(Records from a collection)

☆ ☆ ☆ ☆

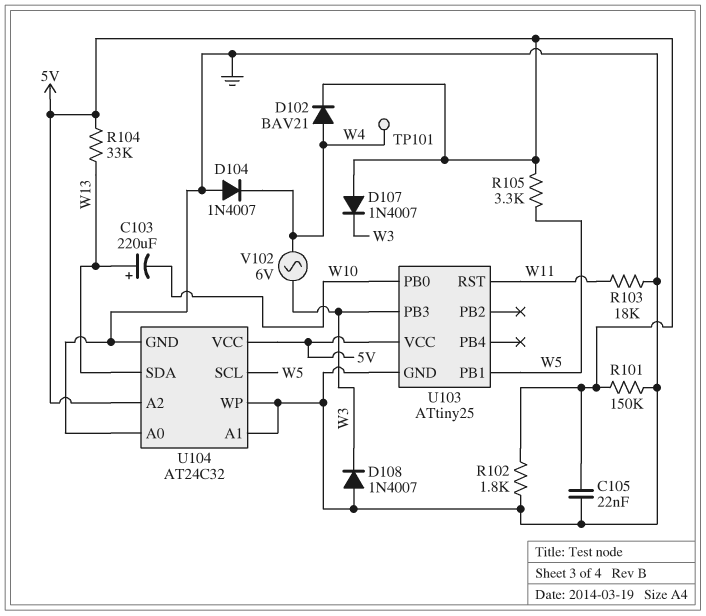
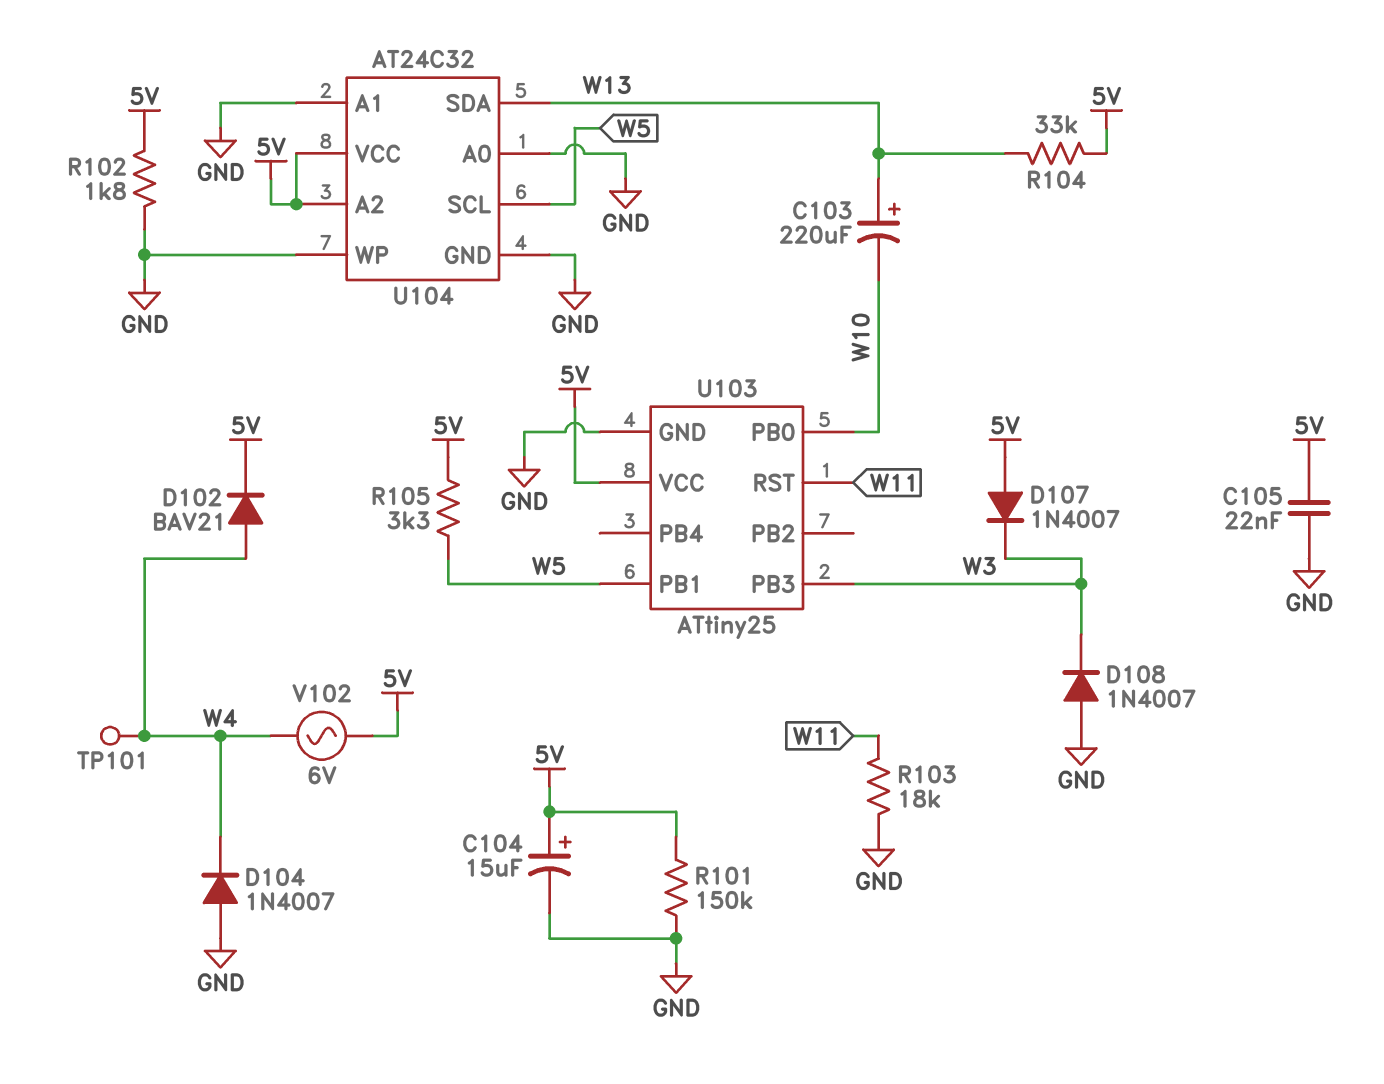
C104: none -> 15uF (plus 5V, minus GND)
V102: AC 6V (W3, W4) -> AC 6V (5V, W4)

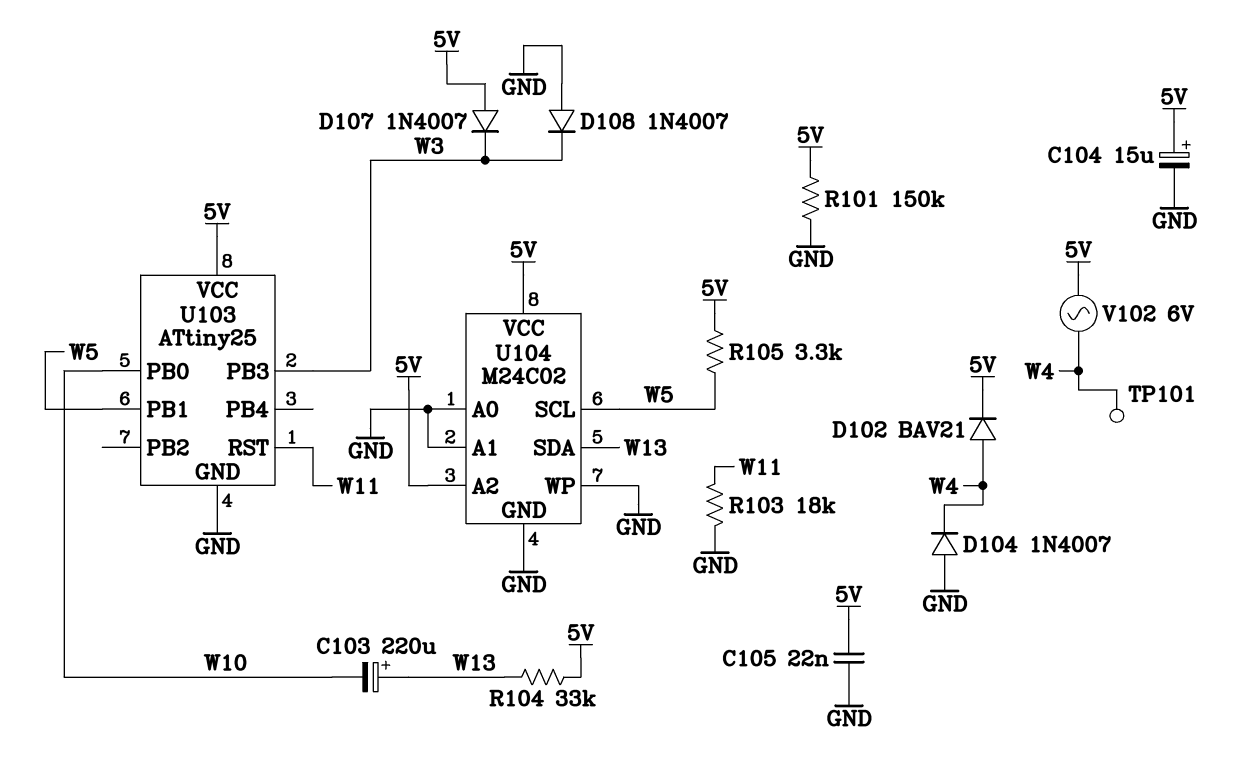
R102: 1.8k (5V, GND) -> none
U104: AT24C32 -> M24C02

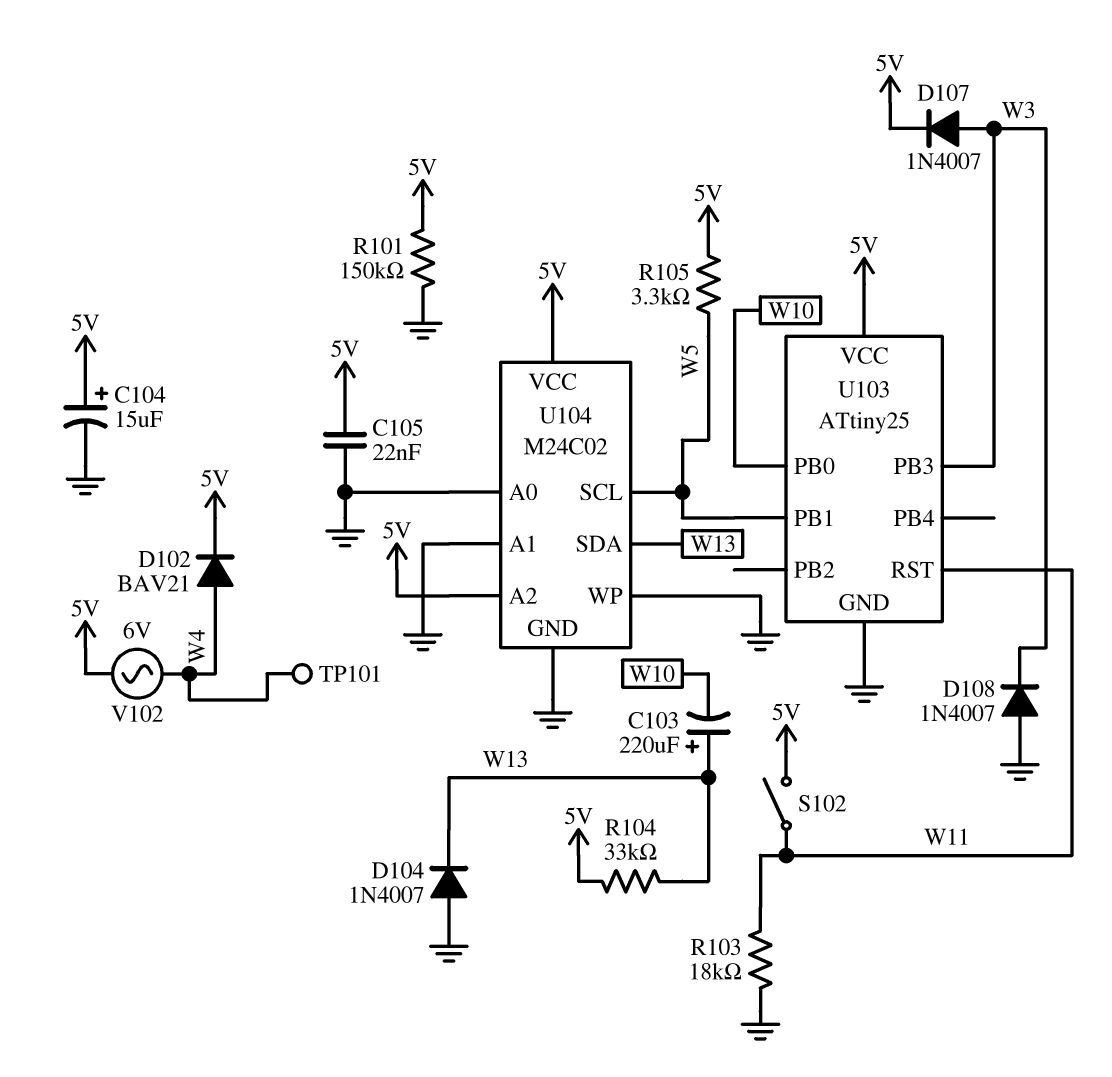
D104: diode 1N4007 (A GND, K W4) -> diode 1N4007 (A GND, K W13)
D107: diode 1N4007 (A 5V, K W3) -> diode 1N4007 (A W3, K 5V)
S102: none -> switch (5V, W11)

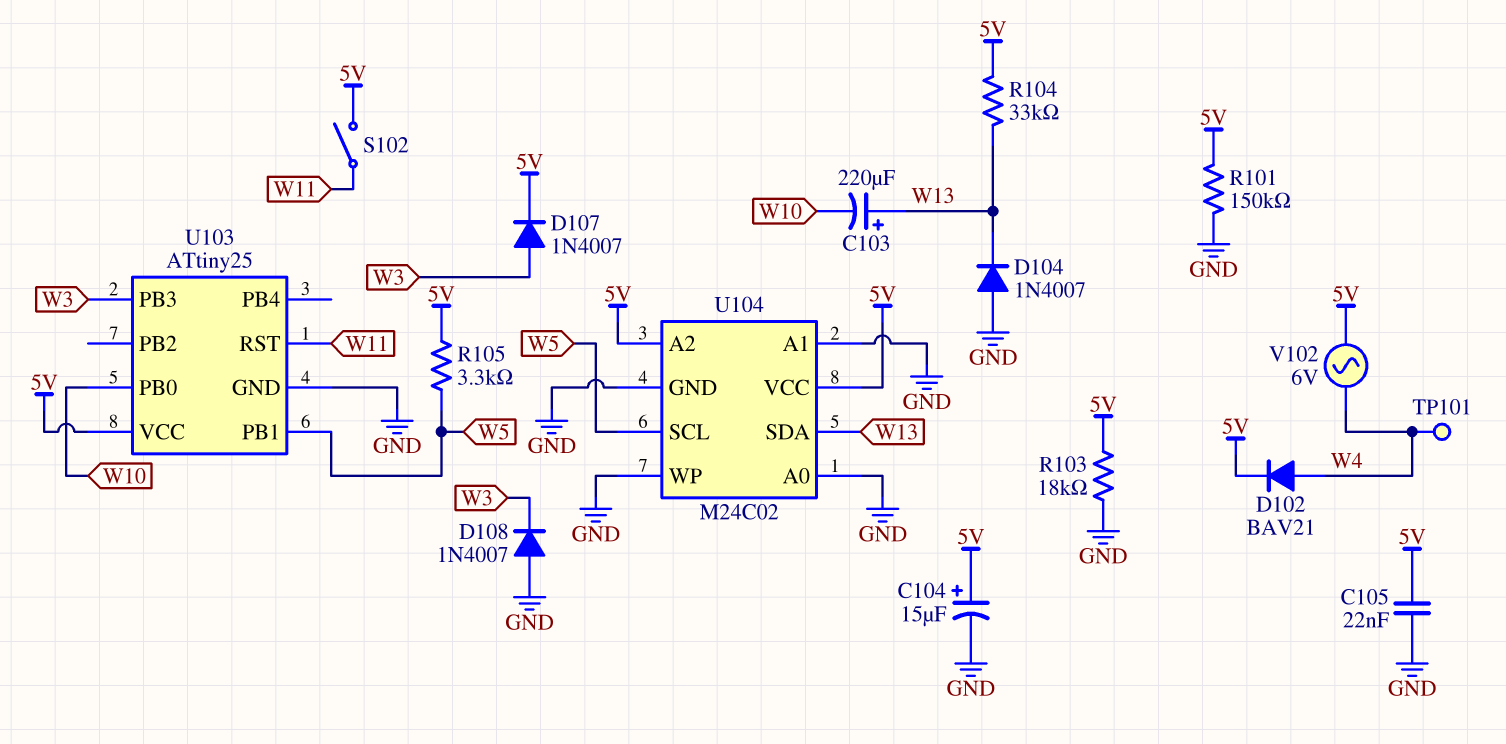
R103: 18k (GND, W11) -> 18k (5V, GND)

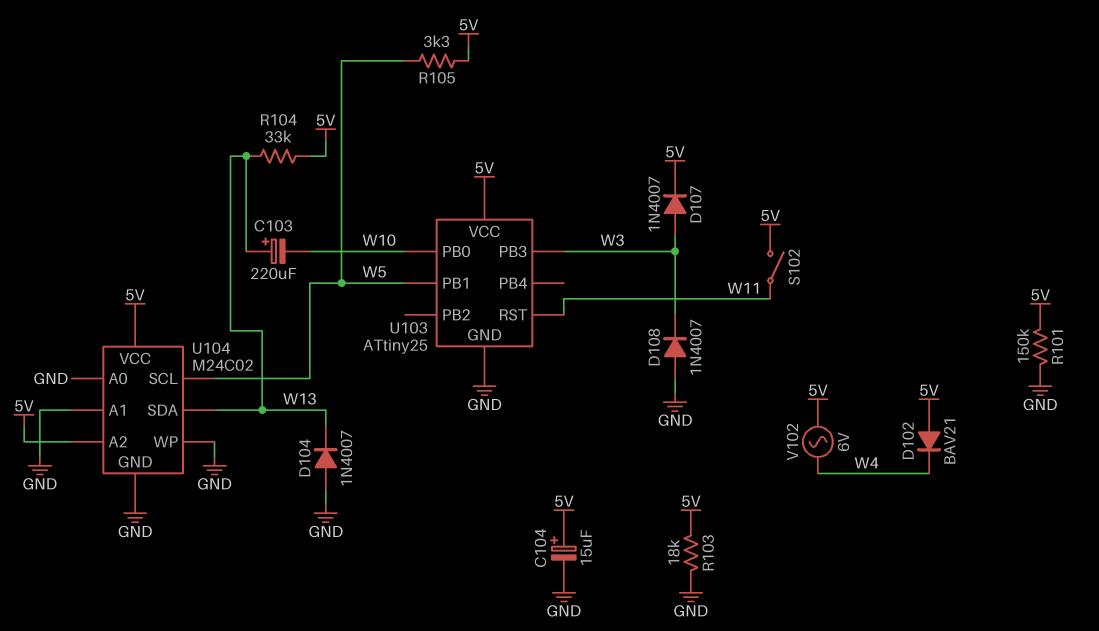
C105: 22nF (5V, GND) -> none
D102: diode BAV21 (A W4, K 5V) -> diode BAV21 (A 5V, K W4)
TP101: test point (W4) -> none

☆ ☆ ☆ ☆

• _Exercise_
Starting at the line that contains "S102: none -> switch (5V, W11)", please write out every line to the end of the entries, inclusive, copied exactly and with pictures omitted.

• _Solution for this problem_
S102: none -> switch (5V, W11)

R103: 18k (GND, W11) -> 18k (5V, GND)

C105: 22nF (5V, GND) -> none
D102: diode BAV21 (A W4, K 5V) -> diode BAV21 (A 5V, K W4)
TP101: test point (W4) -> none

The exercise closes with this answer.